Give the number of lines in the data below where the string "minus" occurs, and nothing else.

● Dataset excerpts:
:::
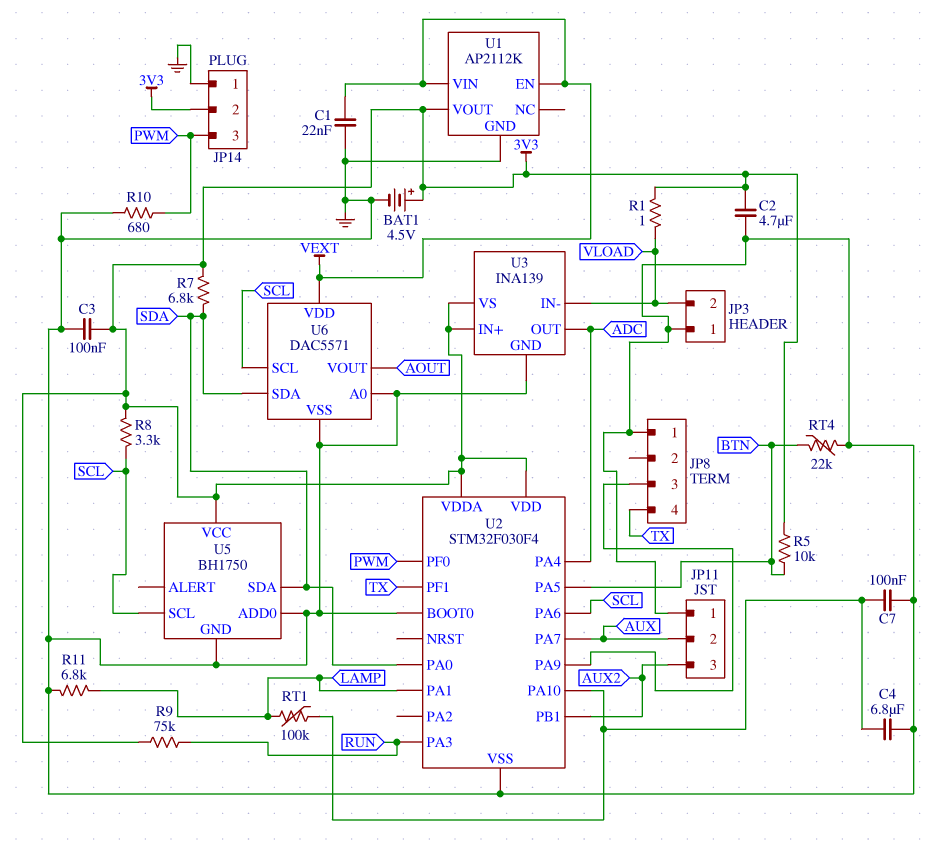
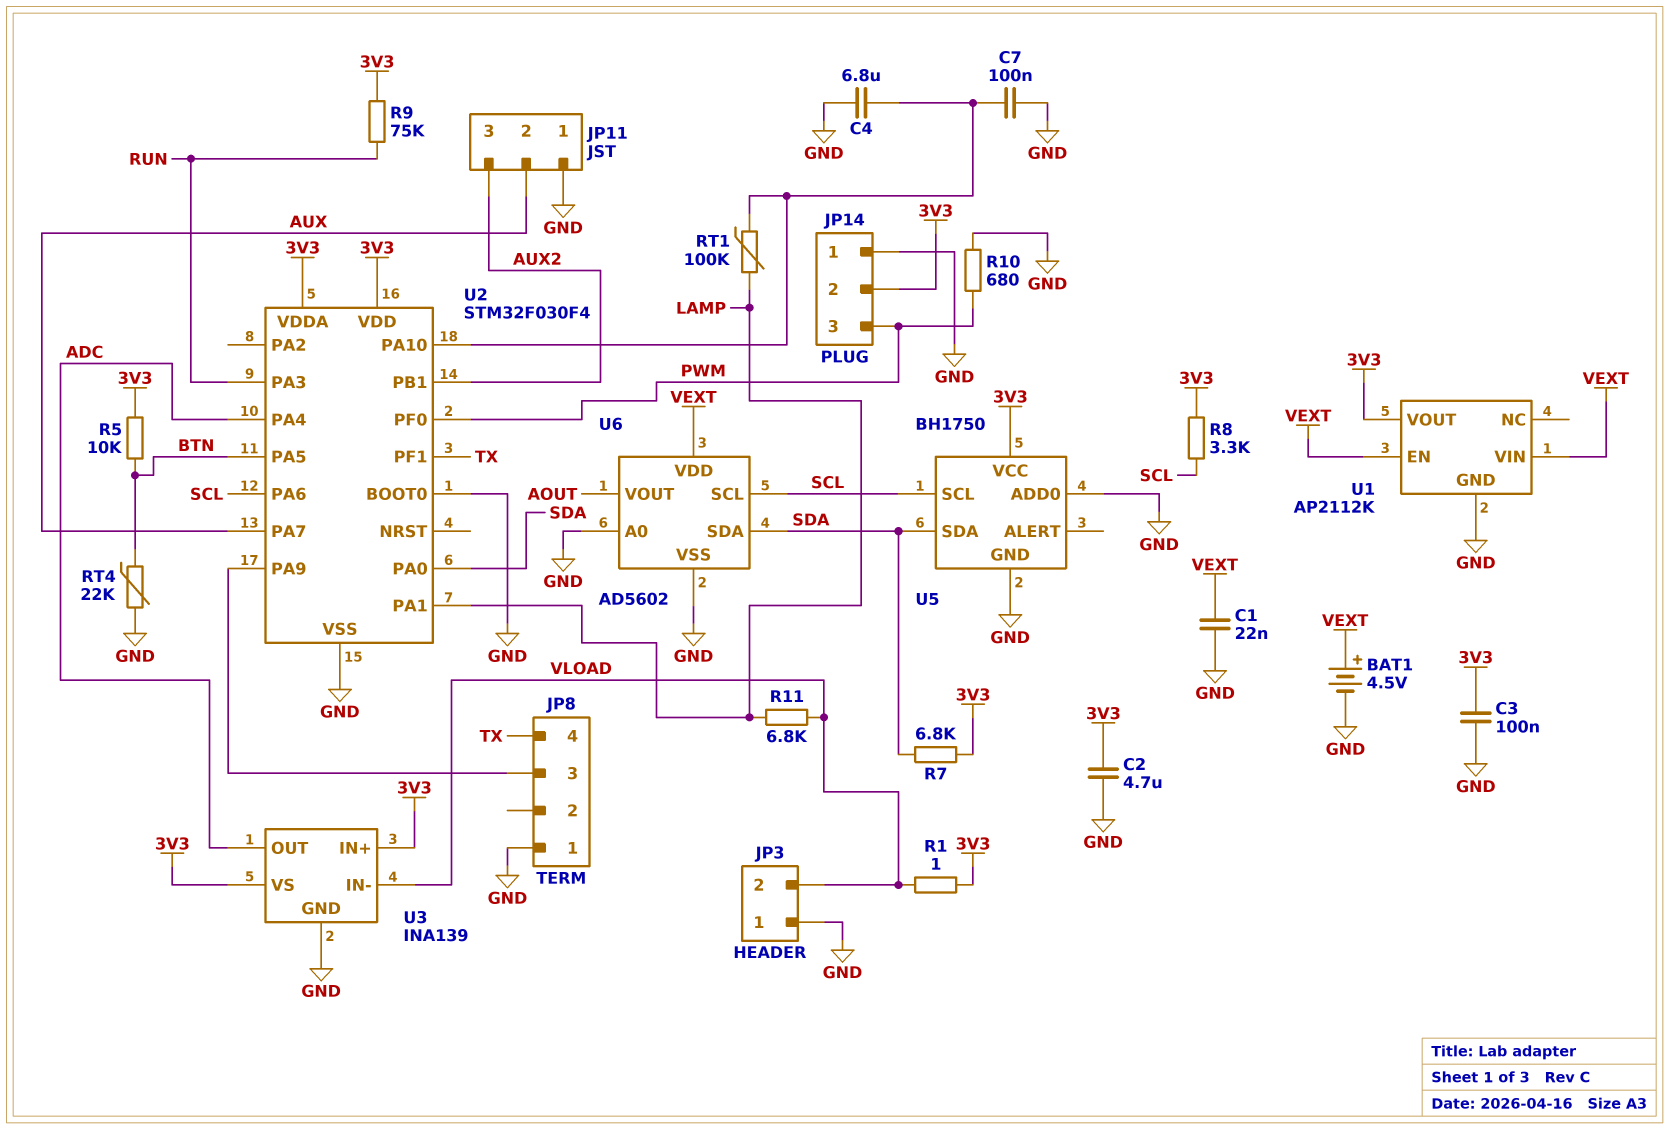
BAT1: 4.5V (plus 3V3, minus GND) -> 4.5V (plus VEXT, minus GND)
R11: 6.8k (GND, LAMP) -> 6.8k (LAMP, VLOAD)
U6: DAC5571 -> AD5602

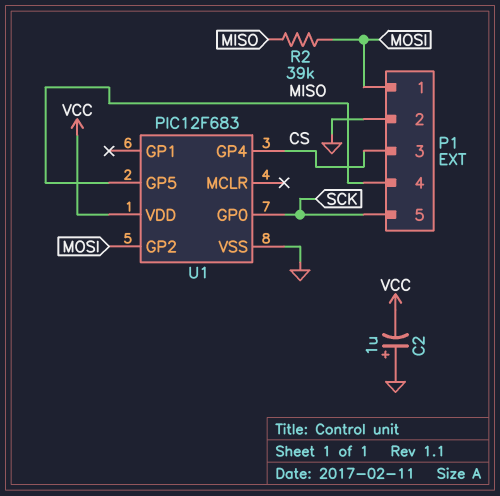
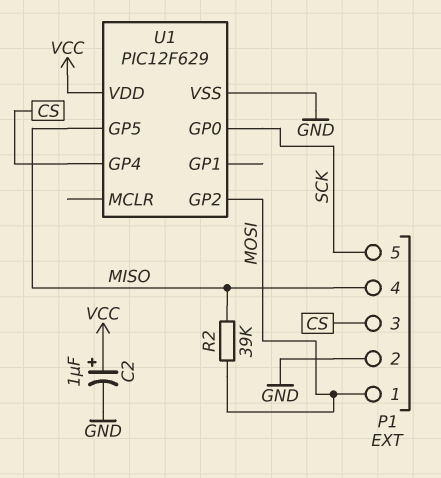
C2: 1uF (plus GND, minus VCC) -> 1uF (plus VCC, minus GND)
U1: PIC12F683 -> PIC12F629

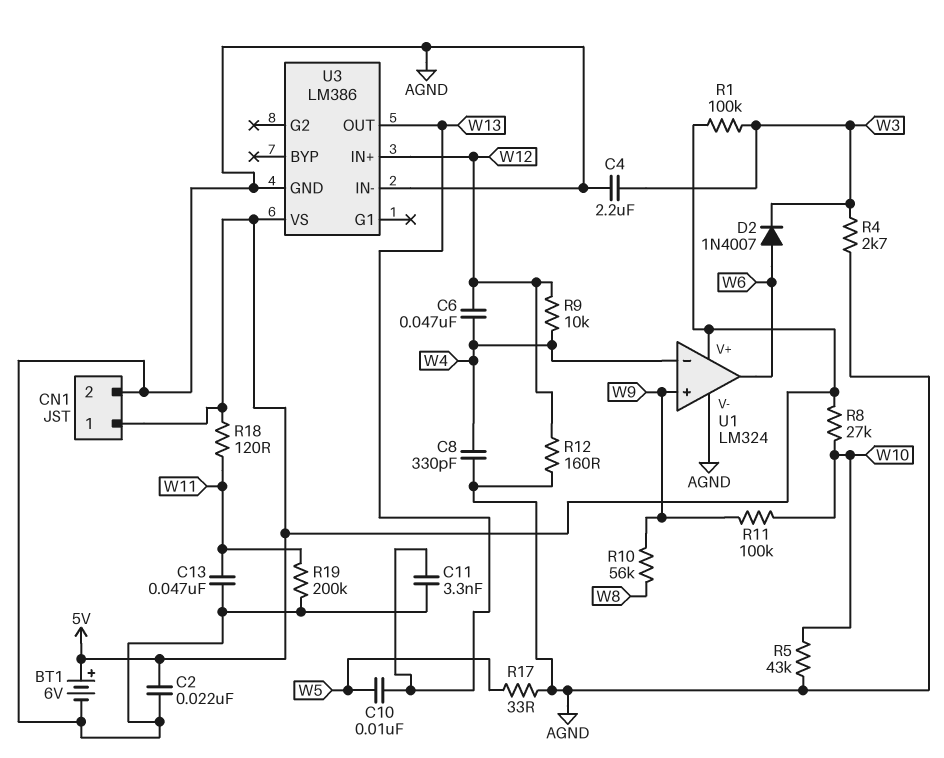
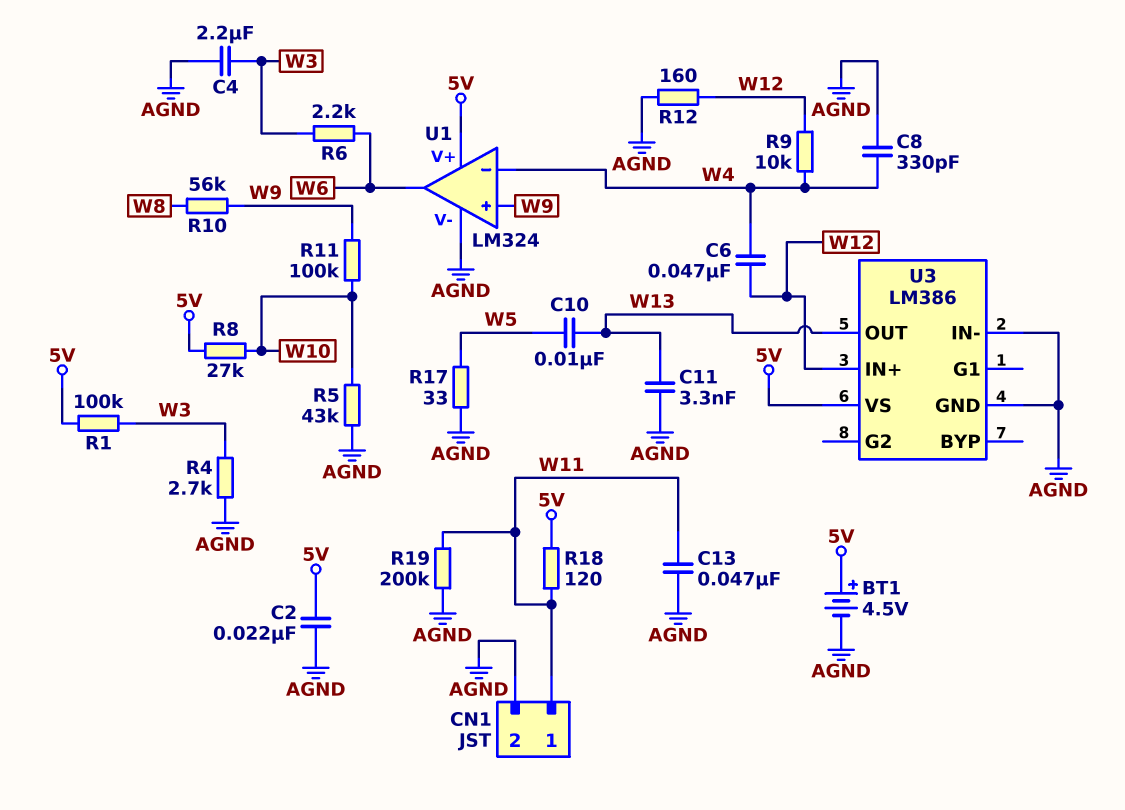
BT1: 6V (plus 5V, minus AGND) -> 4.5V (plus 5V, minus AGND)
CN1 pin 1: 5V -> W11
D2: diode 1N4007 (A W6, K W3) -> none
R6: none -> 2.2k (W3, W6)

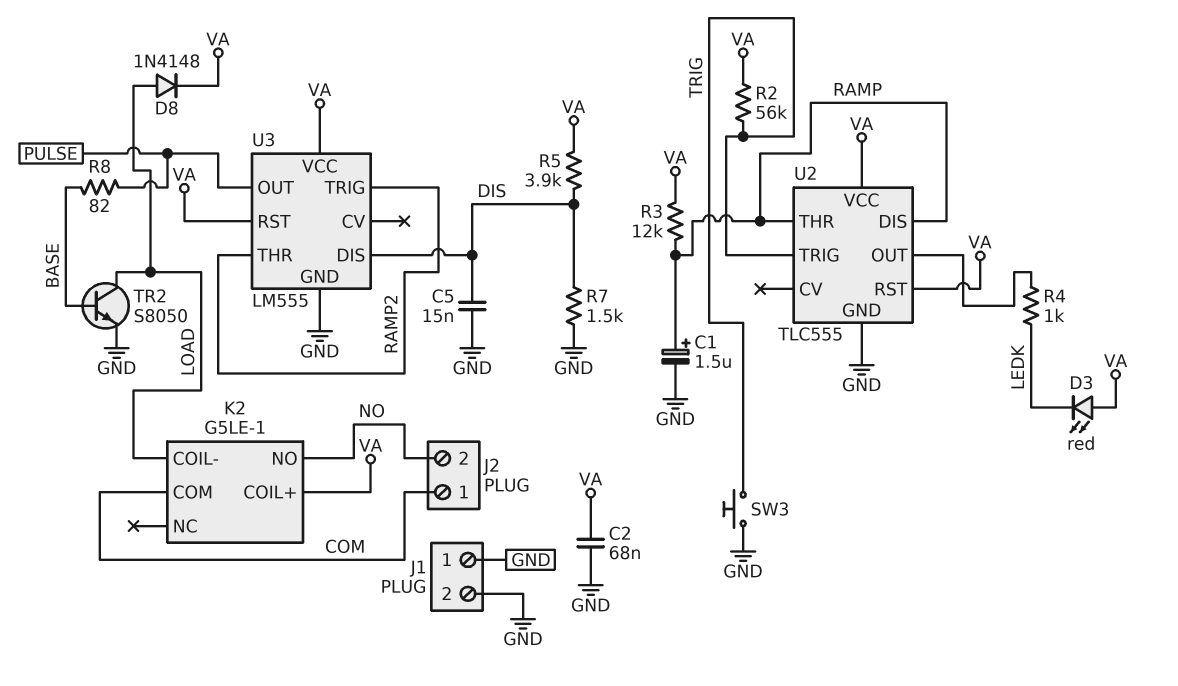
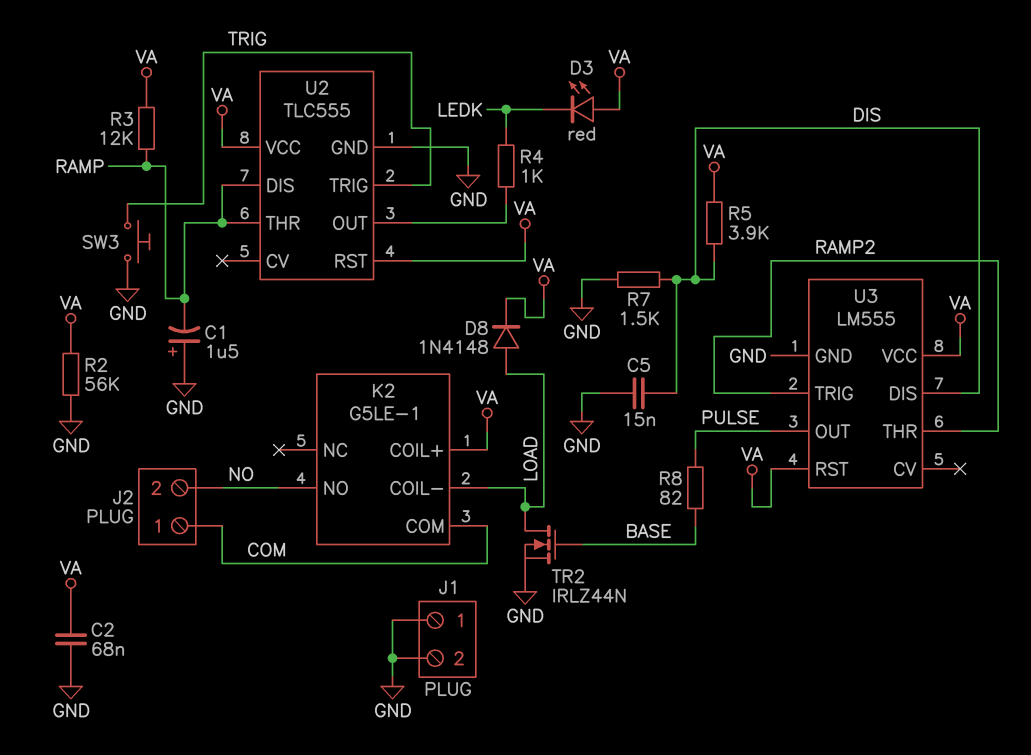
C1: 1.5uF (plus RAMP, minus GND) -> 1.5uF (plus GND, minus RAMP)
R2: 56k (TRIG, VA) -> 56k (GND, VA)
TR2: NPN S8050 (B BASE, C LOAD, E GND) -> NMOS IRLZ44N (G BASE, D LOAD, S GND)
:::
● Output for this exercise: 4